● **Task directions**
Below are some records. Return exactly the lines from the one with "(308, 229) = (417, 198): none -> pink gift" to the one with "(615, 588) = (826, 385): turquoise", and nothing else.

● **Source material**
+++
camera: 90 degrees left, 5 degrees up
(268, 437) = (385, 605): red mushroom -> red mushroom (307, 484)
+++
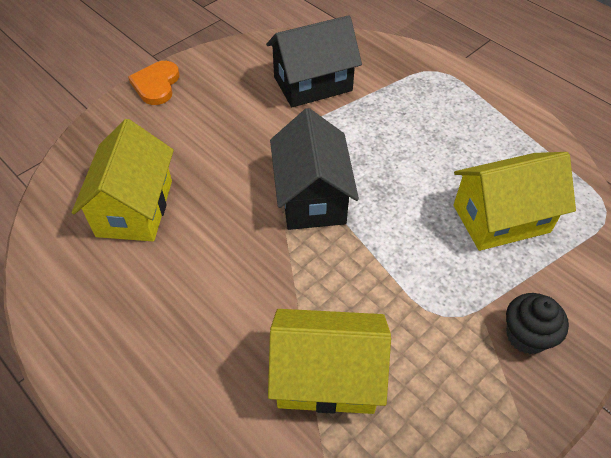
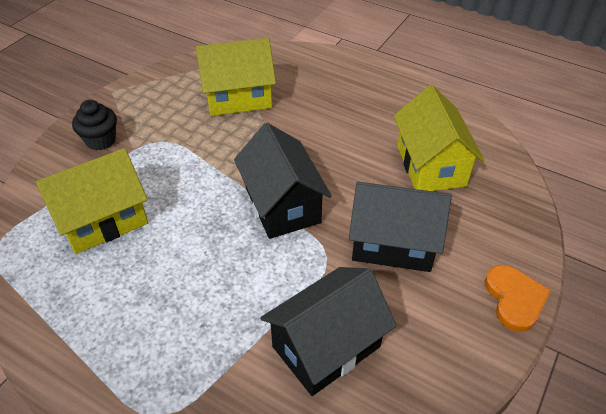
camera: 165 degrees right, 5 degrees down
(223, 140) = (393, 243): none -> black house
+++
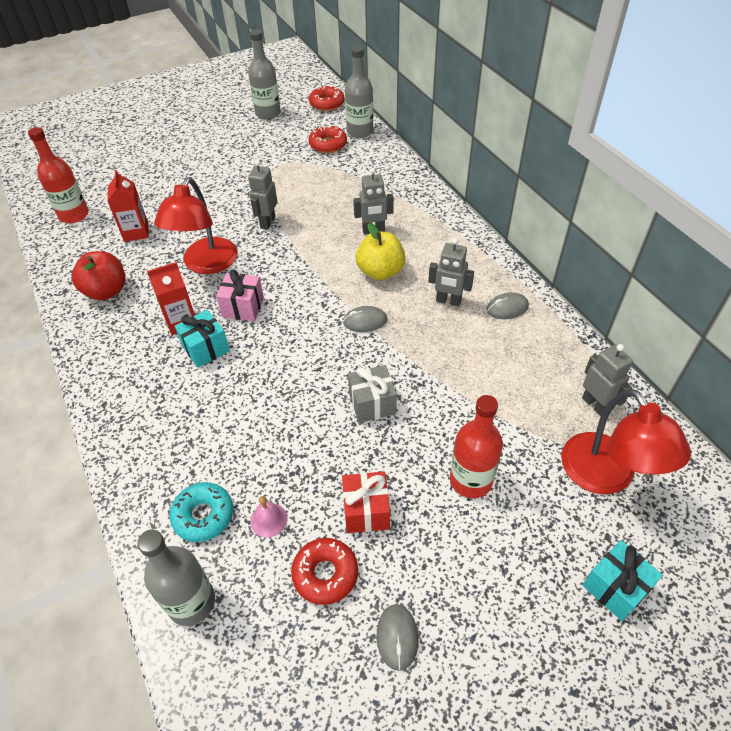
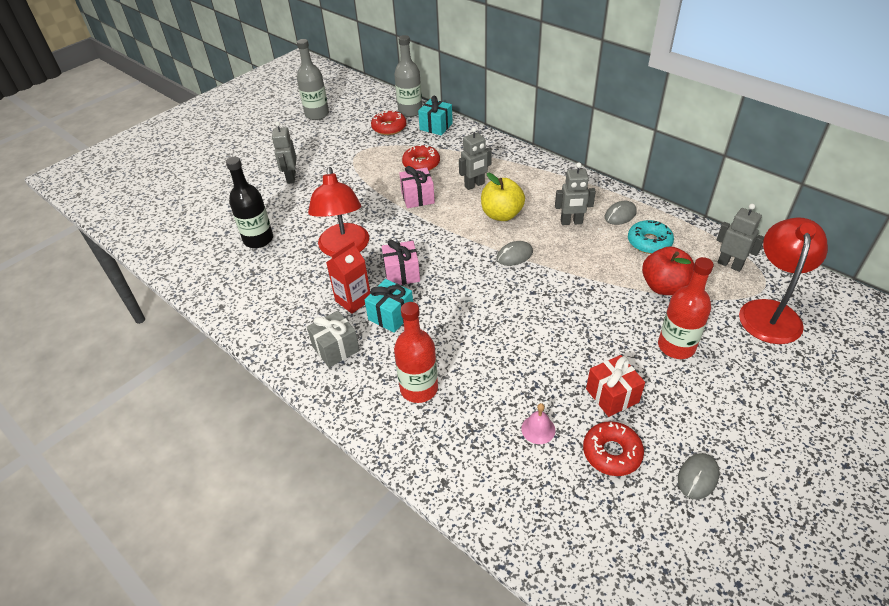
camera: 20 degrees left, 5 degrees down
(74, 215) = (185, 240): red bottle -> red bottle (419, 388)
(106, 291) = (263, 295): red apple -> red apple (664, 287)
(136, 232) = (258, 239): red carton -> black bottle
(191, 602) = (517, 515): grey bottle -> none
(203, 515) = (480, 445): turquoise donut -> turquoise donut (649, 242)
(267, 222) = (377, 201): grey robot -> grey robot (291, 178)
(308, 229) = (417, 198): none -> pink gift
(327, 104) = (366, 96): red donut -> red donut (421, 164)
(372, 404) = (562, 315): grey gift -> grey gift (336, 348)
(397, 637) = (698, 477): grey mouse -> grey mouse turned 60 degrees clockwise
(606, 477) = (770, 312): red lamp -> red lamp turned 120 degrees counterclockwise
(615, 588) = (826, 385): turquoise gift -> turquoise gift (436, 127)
+++
● **Answer section**
(308, 229) = (417, 198): none -> pink gift
(327, 104) = (366, 96): red donut -> red donut (421, 164)
(372, 404) = (562, 315): grey gift -> grey gift (336, 348)
(397, 637) = (698, 477): grey mouse -> grey mouse turned 60 degrees clockwise
(606, 477) = (770, 312): red lamp -> red lamp turned 120 degrees counterclockwise
(615, 588) = (826, 385): turquoise gift -> turquoise gift (436, 127)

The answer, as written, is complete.